Look below for the line containing "(487, 240) = (401, 164): brown banana -> none". Reproduce it and every line after it exactly, and nothing more.

[Opening Material provided section]

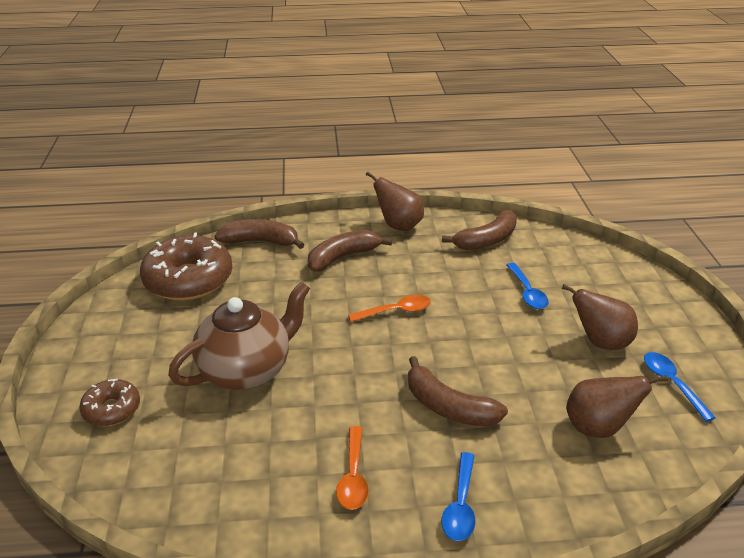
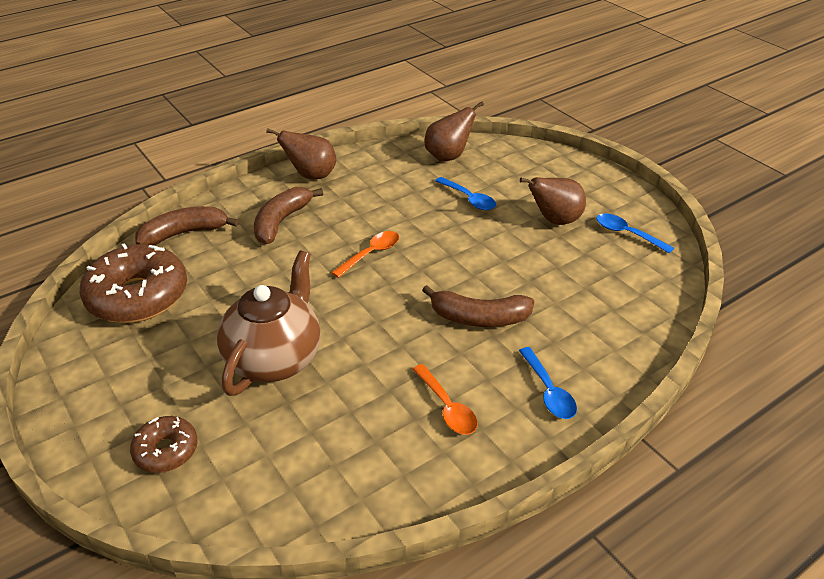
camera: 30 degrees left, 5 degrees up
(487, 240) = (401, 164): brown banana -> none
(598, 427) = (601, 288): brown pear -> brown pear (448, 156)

[Closing Material provided section]

» Result below
(487, 240) = (401, 164): brown banana -> none
(598, 427) = (601, 288): brown pear -> brown pear (448, 156)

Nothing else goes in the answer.